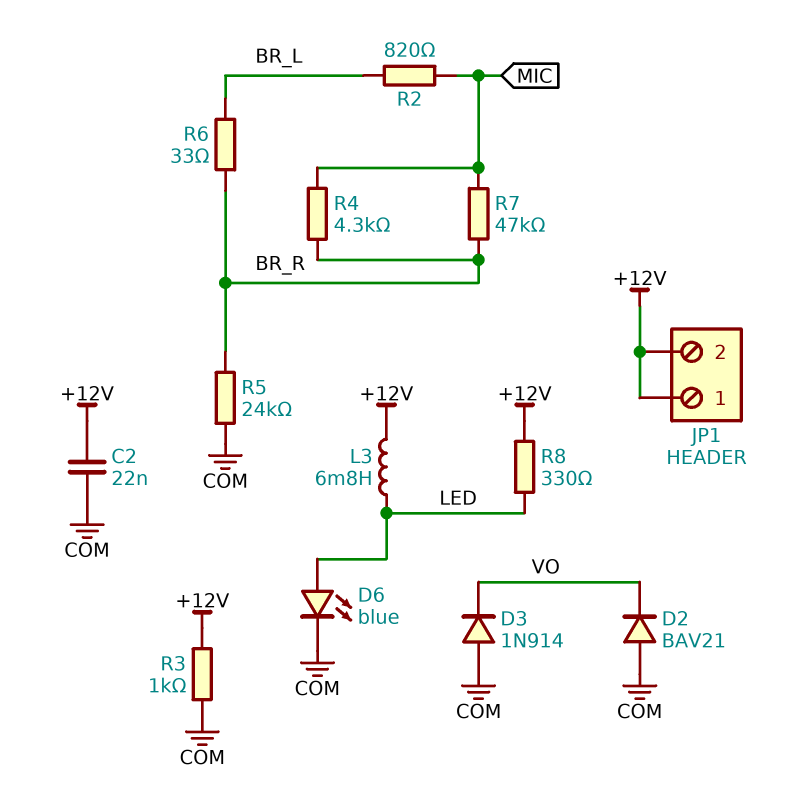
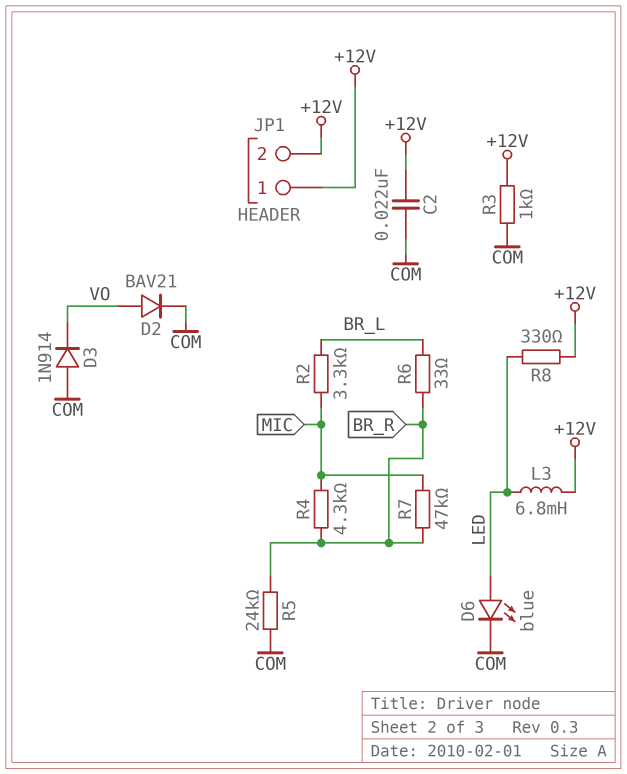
D2: diode BAV21 (A COM, K VO) -> diode BAV21 (A VO, K COM)
R2: 820 (BR_L, MIC) -> 3.3k (BR_L, MIC)

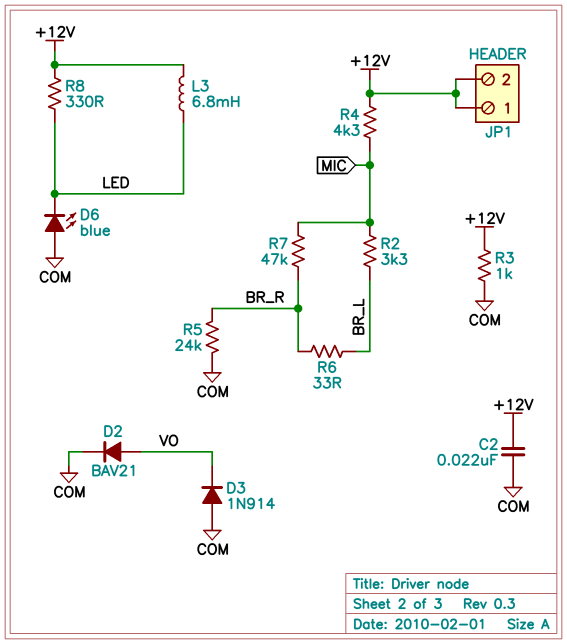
D6: LED blue (A LED, K COM) -> LED blue (A COM, K LED)
R4: 4.3k (BR_R, MIC) -> 4.3k (+12V, MIC)

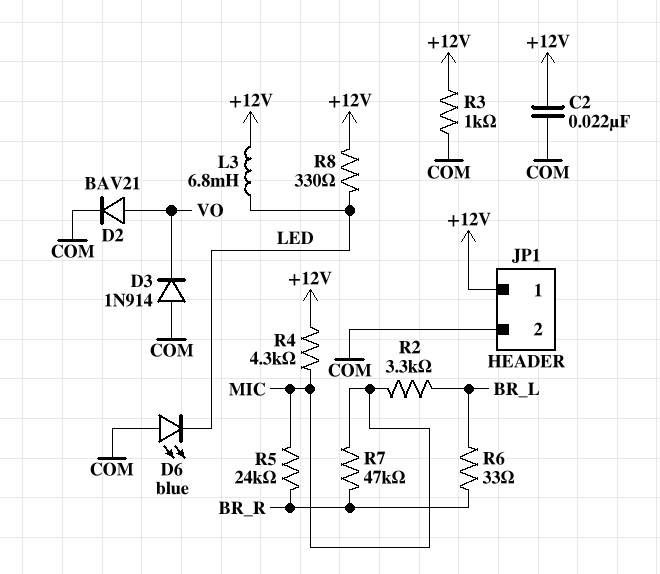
JP1 pin 2: +12V -> COM
R5: 24k (BR_R, COM) -> 24k (BR_R, MIC)

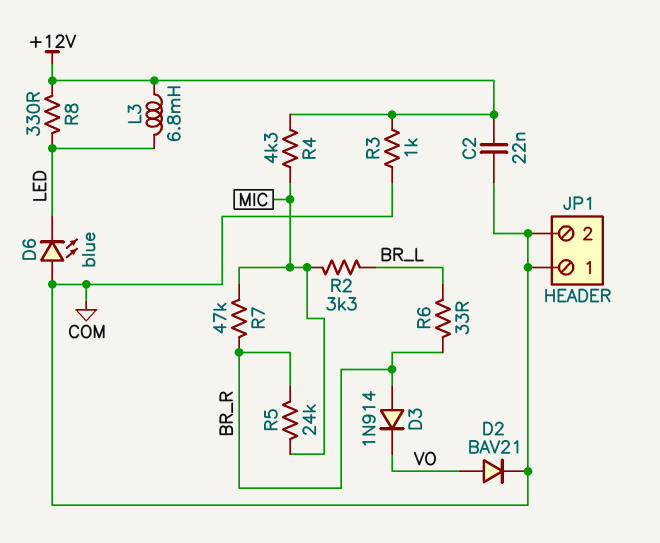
D3: diode 1N914 (A COM, K VO) -> diode 1N914 (A BR_R, K VO)
JP1 pin 1: +12V -> COM

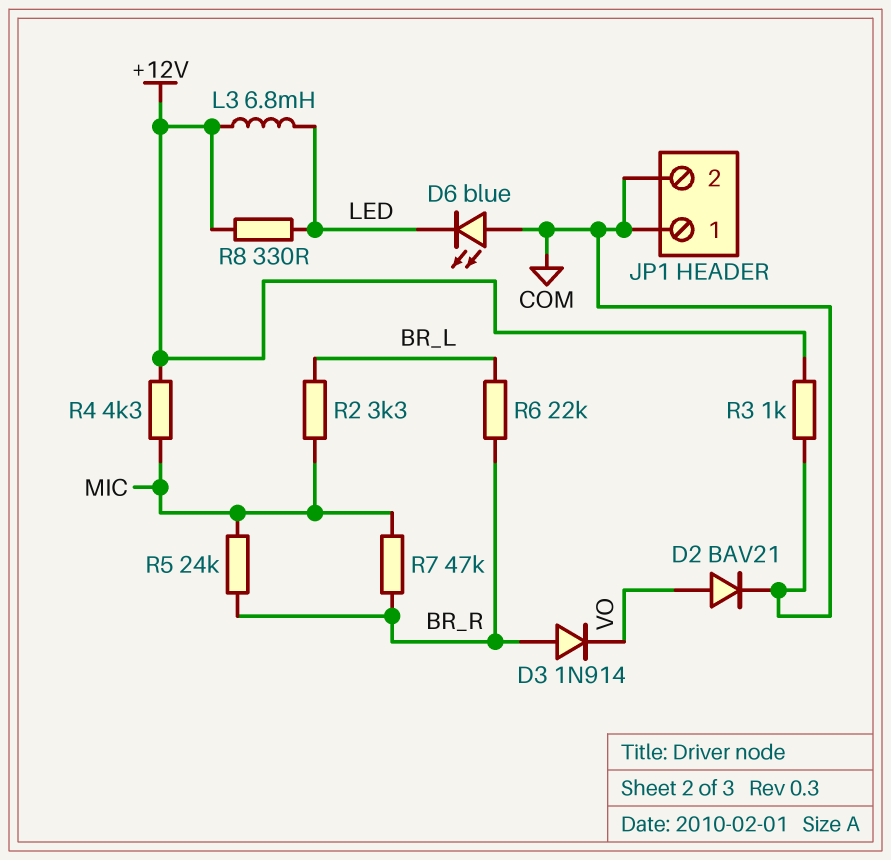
C2: 22nF (+12V, COM) -> none
R6: 33 (BR_L, BR_R) -> 22k (BR_L, BR_R)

Task requirements.
Bring together each line above where the string "diode" turns up.

Final answer.
D2: diode BAV21 (A COM, K VO) -> diode BAV21 (A VO, K COM)
D3: diode 1N914 (A COM, K VO) -> diode 1N914 (A BR_R, K VO)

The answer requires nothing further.